— WHAT IS REQUIRED —
Look through the listing below, find every line with the string "purple", and copy it.

— RAW DATA —

━━━━

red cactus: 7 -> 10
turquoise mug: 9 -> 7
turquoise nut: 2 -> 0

━━━━

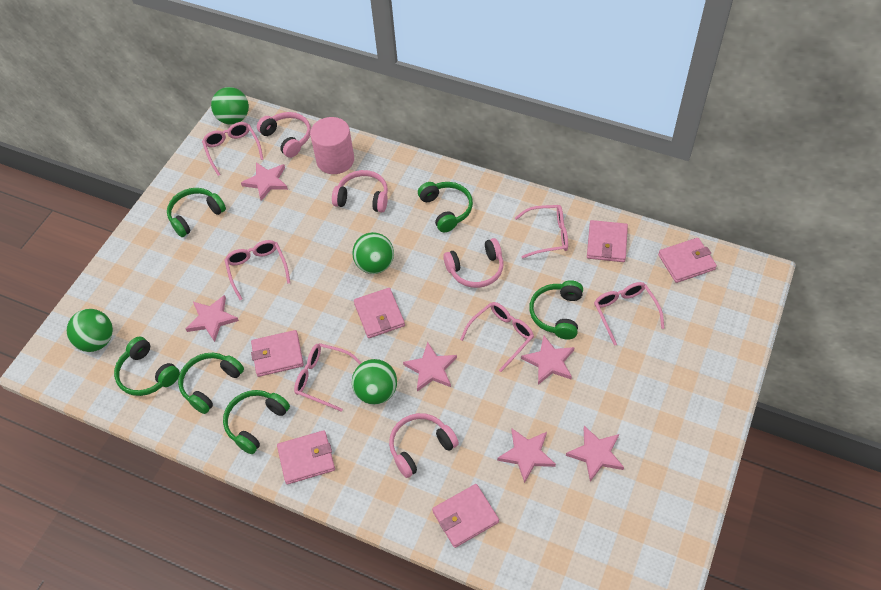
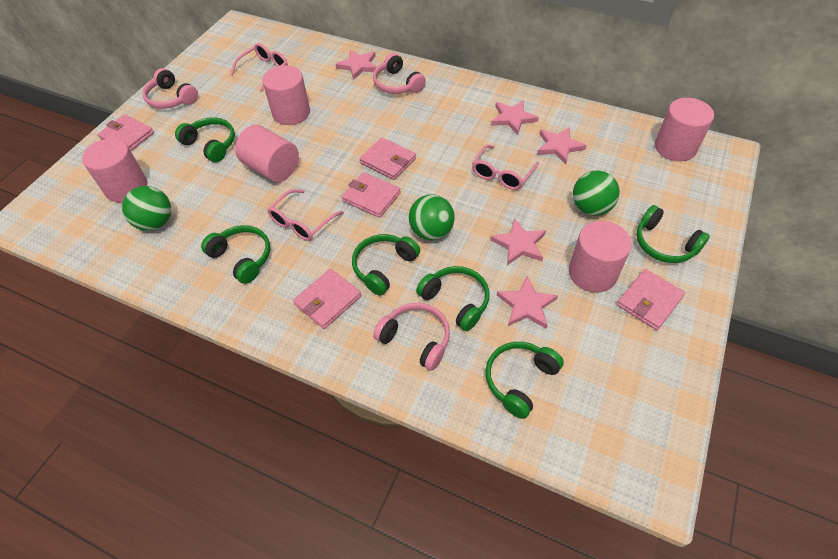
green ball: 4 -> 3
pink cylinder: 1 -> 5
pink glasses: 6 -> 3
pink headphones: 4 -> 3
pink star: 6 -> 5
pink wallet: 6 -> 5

━━━━

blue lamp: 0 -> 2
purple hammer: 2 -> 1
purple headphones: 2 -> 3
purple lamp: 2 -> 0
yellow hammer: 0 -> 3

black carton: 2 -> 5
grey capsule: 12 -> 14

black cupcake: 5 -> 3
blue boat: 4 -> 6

━━━━

— ANSWER SECTION —
purple hammer: 2 -> 1
purple headphones: 2 -> 3
purple lamp: 2 -> 0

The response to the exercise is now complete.